■ **EXERCISE INSTRUCTIONS**
Count the lines below that contain the string "kern", and reply with only that number.
──────── RECORDS
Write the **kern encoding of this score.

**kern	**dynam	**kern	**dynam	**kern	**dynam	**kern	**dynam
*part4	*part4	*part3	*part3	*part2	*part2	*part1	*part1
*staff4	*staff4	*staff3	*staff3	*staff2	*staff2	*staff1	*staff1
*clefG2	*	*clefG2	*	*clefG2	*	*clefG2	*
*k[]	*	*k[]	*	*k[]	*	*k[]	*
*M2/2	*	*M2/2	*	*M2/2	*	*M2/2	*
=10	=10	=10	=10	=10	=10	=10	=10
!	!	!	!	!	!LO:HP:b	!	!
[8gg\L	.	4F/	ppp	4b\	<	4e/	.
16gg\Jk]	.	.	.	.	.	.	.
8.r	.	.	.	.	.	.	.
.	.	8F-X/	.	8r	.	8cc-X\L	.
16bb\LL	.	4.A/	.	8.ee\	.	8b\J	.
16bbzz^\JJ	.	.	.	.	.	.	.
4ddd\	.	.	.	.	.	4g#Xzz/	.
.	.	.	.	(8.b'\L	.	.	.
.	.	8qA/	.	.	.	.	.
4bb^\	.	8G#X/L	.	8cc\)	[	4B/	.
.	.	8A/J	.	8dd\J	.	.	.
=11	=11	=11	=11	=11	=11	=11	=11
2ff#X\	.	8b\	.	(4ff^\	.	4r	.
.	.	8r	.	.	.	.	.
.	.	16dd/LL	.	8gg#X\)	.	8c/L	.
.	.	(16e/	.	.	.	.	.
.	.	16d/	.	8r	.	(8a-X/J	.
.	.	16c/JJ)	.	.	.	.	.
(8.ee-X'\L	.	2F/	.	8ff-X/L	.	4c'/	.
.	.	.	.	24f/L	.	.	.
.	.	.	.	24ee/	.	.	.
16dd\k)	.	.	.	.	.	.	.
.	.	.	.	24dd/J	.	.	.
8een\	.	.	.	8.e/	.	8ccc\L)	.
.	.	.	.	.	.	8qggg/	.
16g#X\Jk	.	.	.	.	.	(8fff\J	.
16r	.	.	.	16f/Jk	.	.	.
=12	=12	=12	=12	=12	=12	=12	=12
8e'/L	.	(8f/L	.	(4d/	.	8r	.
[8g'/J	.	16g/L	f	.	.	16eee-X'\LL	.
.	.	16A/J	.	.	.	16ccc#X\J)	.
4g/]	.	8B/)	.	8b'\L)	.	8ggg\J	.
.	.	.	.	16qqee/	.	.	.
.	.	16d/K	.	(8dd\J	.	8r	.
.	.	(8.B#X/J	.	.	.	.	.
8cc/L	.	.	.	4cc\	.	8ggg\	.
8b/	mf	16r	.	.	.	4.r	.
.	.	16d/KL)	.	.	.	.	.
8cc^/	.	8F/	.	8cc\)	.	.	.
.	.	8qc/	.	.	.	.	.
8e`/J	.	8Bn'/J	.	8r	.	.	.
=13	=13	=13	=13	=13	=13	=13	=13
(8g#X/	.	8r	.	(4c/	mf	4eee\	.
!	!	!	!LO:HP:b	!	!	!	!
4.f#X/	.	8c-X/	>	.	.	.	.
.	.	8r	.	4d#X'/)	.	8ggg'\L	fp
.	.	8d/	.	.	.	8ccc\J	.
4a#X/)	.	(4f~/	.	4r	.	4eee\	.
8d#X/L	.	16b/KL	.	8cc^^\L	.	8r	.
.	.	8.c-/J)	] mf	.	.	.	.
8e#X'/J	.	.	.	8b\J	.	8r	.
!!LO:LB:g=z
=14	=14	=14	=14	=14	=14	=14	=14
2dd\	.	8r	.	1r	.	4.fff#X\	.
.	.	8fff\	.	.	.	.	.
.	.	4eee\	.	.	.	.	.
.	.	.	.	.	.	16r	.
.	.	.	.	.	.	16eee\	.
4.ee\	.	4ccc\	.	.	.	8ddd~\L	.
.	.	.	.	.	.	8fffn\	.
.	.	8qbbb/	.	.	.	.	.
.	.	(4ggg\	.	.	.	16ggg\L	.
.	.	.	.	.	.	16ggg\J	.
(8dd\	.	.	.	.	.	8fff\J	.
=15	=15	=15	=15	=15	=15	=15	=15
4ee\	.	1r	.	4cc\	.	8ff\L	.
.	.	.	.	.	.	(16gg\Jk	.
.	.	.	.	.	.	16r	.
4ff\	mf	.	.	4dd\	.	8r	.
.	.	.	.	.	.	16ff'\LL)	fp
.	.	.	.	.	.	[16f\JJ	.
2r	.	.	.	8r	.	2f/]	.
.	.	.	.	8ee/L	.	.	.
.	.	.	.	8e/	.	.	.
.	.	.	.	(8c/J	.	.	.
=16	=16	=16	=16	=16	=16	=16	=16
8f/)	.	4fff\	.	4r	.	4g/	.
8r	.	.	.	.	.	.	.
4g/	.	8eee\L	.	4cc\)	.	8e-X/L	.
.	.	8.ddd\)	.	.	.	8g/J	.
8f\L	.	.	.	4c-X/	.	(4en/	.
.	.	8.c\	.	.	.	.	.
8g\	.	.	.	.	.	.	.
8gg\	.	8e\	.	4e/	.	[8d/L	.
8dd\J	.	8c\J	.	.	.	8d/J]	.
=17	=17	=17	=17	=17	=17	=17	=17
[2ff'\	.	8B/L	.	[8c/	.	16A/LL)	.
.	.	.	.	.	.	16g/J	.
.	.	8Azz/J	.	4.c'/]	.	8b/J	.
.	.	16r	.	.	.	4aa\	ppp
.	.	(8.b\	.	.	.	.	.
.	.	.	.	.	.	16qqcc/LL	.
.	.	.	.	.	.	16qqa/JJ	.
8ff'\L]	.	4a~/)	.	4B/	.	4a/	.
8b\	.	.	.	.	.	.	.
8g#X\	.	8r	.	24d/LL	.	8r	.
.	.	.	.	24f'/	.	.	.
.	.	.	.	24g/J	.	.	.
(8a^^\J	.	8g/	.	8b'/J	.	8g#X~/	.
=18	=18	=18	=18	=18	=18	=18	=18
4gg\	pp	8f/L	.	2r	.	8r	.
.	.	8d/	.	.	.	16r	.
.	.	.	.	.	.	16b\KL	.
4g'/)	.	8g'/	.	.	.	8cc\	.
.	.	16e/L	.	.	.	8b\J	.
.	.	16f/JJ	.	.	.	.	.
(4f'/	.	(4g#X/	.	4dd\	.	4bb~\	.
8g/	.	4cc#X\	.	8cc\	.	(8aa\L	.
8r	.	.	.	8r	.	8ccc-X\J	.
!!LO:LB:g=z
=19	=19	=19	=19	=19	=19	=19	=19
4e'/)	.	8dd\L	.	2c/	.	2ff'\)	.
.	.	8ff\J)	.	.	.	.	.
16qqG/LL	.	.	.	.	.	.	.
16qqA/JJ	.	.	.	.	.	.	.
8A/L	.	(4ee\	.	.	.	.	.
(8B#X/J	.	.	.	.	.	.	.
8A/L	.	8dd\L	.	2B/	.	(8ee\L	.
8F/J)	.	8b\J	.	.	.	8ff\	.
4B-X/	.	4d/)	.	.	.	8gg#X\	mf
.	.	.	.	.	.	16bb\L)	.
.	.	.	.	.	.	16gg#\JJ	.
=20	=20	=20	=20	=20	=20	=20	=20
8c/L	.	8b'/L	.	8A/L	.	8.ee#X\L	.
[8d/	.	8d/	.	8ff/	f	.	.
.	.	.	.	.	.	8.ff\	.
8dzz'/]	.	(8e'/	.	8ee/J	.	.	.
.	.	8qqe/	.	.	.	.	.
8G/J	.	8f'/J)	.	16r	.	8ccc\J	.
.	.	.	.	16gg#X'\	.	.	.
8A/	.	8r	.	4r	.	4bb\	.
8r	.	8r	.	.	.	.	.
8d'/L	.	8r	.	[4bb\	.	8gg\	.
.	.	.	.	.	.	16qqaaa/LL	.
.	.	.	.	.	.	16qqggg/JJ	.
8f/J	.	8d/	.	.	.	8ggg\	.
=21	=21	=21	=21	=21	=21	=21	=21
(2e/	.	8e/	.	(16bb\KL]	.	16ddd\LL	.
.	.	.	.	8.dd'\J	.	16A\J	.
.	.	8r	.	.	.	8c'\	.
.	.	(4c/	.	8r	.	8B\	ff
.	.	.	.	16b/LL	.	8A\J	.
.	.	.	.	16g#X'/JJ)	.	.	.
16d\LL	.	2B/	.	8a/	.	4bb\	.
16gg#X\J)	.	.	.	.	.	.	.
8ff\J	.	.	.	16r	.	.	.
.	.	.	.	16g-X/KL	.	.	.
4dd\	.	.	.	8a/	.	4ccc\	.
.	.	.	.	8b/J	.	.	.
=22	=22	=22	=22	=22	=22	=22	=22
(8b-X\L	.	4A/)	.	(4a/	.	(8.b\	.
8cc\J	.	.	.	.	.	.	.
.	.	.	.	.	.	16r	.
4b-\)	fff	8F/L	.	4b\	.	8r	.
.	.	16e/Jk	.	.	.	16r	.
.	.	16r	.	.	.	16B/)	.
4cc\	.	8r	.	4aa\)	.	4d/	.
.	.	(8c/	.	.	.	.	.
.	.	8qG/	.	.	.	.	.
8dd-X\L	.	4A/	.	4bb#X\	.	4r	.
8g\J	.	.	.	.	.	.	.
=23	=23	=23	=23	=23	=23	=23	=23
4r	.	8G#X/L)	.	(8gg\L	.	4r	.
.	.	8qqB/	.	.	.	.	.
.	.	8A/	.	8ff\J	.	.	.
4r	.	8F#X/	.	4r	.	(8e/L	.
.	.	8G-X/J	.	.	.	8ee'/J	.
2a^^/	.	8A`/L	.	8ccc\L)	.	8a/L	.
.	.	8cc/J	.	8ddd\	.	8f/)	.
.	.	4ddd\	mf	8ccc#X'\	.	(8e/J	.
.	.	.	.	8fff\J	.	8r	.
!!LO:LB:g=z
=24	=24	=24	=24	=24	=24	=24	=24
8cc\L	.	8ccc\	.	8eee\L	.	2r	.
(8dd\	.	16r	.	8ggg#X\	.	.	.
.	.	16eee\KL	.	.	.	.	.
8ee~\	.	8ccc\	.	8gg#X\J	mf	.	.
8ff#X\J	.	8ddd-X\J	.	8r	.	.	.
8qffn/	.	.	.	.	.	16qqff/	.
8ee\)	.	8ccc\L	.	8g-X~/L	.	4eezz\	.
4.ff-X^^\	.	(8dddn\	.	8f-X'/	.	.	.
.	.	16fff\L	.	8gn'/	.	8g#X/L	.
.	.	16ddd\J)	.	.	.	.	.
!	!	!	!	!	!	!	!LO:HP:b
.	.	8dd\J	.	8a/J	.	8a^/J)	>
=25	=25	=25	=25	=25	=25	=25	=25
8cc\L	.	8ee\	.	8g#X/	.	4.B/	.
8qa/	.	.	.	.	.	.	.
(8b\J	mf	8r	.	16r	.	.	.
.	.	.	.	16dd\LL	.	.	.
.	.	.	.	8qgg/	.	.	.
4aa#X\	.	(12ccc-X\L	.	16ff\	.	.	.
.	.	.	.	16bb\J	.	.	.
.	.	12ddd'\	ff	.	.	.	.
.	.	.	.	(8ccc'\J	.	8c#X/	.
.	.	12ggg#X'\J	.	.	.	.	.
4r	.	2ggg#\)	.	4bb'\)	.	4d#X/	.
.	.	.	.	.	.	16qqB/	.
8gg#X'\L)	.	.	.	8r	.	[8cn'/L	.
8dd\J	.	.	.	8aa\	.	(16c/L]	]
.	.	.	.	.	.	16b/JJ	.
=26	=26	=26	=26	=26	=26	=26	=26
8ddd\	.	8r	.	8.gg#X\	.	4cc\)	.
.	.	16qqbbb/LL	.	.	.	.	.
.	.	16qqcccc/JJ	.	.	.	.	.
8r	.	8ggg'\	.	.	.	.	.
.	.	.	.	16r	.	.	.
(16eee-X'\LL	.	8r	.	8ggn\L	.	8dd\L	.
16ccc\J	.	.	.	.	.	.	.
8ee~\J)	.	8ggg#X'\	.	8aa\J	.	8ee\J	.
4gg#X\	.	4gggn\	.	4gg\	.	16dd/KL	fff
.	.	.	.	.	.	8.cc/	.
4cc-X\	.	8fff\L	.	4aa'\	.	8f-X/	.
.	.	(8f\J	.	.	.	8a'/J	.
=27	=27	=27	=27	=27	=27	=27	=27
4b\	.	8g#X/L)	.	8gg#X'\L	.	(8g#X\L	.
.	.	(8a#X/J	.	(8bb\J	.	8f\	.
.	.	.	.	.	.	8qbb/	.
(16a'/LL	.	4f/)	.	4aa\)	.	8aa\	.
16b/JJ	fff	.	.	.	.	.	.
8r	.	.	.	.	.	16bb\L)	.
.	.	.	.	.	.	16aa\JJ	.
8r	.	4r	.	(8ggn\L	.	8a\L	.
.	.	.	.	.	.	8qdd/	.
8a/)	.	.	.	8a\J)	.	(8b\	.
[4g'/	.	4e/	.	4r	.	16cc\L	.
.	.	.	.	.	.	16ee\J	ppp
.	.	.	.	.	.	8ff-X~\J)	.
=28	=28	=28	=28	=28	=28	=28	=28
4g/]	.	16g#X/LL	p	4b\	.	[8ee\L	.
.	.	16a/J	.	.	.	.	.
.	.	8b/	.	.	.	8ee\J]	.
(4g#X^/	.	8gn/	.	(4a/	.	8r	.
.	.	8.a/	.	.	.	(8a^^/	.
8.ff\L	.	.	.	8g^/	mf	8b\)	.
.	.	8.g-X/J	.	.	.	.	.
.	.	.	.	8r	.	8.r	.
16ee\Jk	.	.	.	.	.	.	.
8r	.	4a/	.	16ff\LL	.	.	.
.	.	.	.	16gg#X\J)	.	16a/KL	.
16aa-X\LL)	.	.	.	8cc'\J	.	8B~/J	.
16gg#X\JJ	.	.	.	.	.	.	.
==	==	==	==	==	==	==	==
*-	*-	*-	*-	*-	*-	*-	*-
────────────────
■ **EXERCISE SOLUTION**
2